» **The task**
In the records that follow, show each line where the word "elsewhere" is present.

» **Records to process**
%%

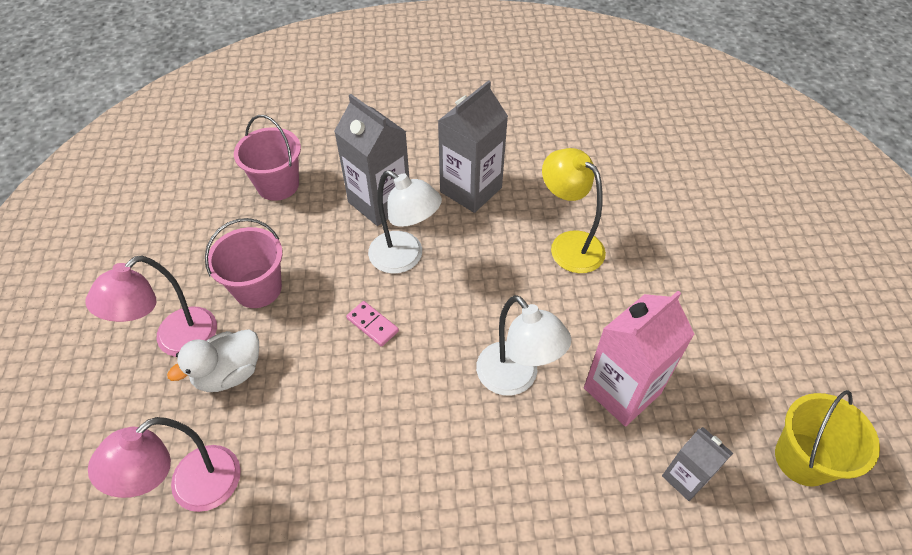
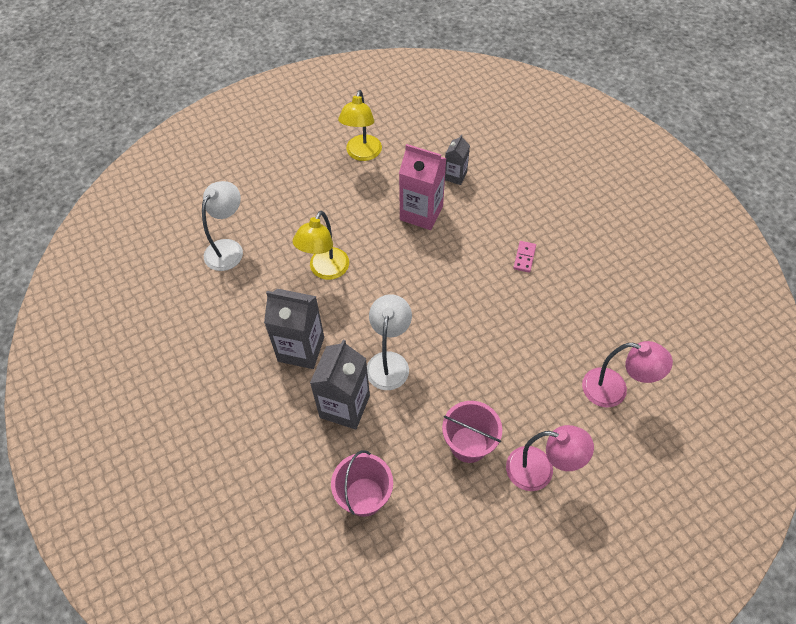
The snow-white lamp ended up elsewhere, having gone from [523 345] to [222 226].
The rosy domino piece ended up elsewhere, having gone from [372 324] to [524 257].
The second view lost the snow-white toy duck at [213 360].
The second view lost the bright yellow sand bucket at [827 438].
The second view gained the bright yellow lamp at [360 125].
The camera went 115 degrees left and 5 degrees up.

%%

» **Reply**
The snow-white lamp ended up elsewhere, having gone from [523 345] to [222 226].
The rosy domino piece ended up elsewhere, having gone from [372 324] to [524 257].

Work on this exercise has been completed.